*WORK TASK*
The line containing "floor lamp: (164, 664) -> (103, 309), moved" and every line after it, through the end of the records below, are to be reproduced exactly, with the pictures left out.

*Spatial change descriptions*
.....

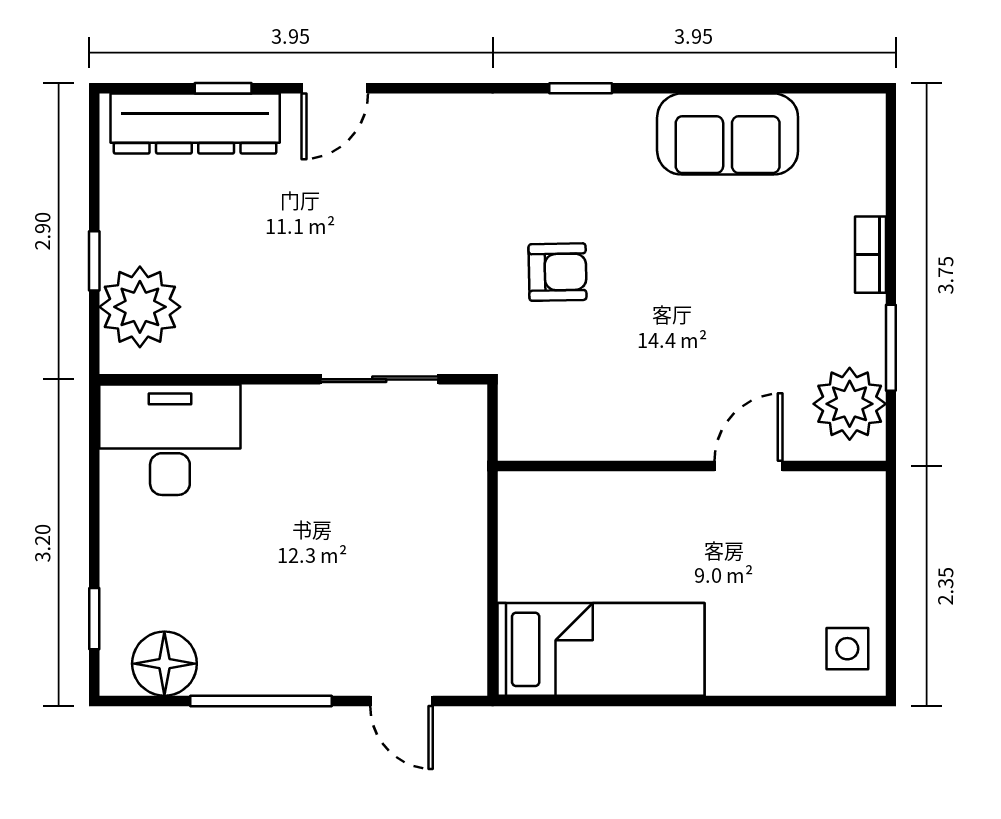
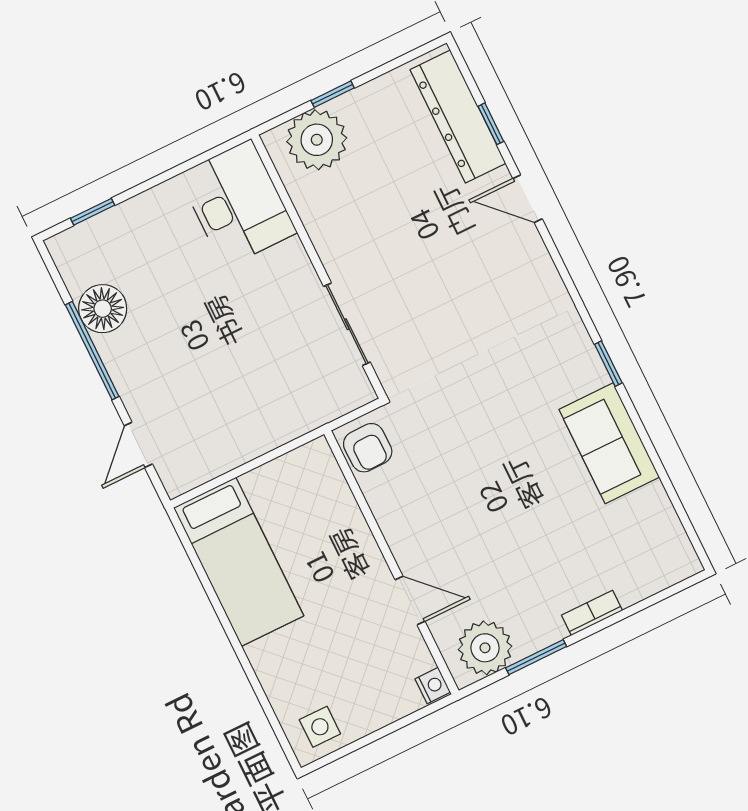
sofa: (728, 134) -> (609, 443), moved
armchair: (557, 272) -> (368, 448), moved
nightstand: (864, 489) -> (433, 685), added
floor lamp: (164, 664) -> (103, 309), moved

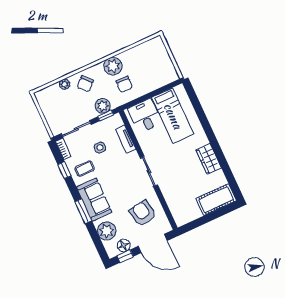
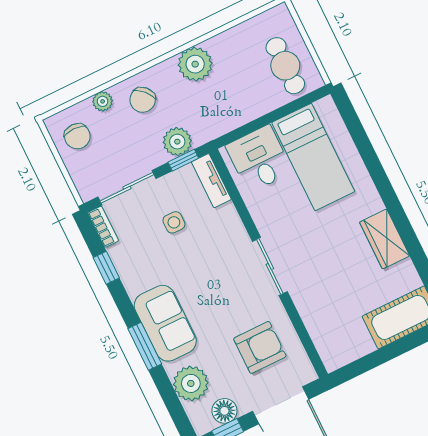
cafe table: (159, 68) -> (285, 66), added
chair: (124, 84) -> (77, 136), moved
tv unit: (126, 139) -> (211, 181), moved
coffee table: (85, 169) -> (145, 264), removed
armchair: (143, 213) -> (260, 347), turned 100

.....

*SOLVED EXERCISE*
floor lamp: (164, 664) -> (103, 309), moved

cafe table: (159, 68) -> (285, 66), added
chair: (124, 84) -> (77, 136), moved
tv unit: (126, 139) -> (211, 181), moved
coffee table: (85, 169) -> (145, 264), removed
armchair: (143, 213) -> (260, 347), turned 100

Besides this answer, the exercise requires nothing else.